- Dataset extract
<<<<
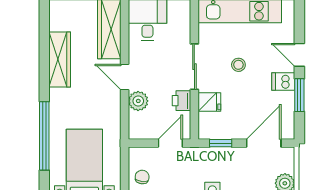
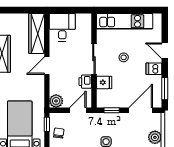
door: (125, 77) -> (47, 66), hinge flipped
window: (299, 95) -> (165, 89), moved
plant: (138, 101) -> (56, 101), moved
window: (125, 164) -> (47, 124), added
>>>>
<<<<
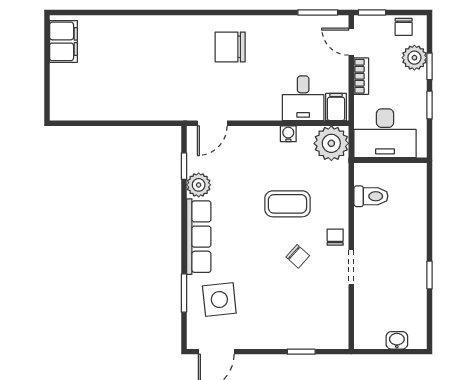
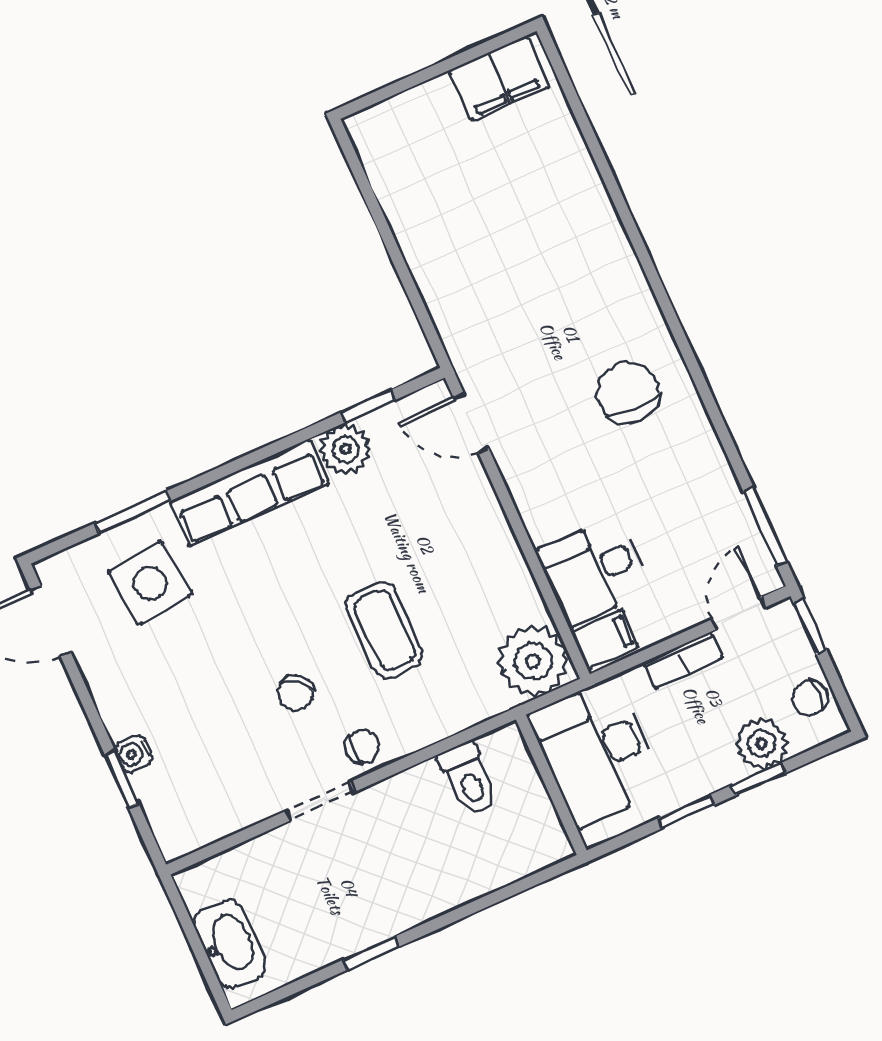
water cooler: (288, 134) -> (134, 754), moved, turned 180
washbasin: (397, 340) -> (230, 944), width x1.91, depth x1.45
>>>>
- Activity
Lines of the material in which the word "moved" occurs are to be copied out.

- Result for this exercise
window: (299, 95) -> (165, 89), moved
plant: (138, 101) -> (56, 101), moved
water cooler: (288, 134) -> (134, 754), moved, turned 180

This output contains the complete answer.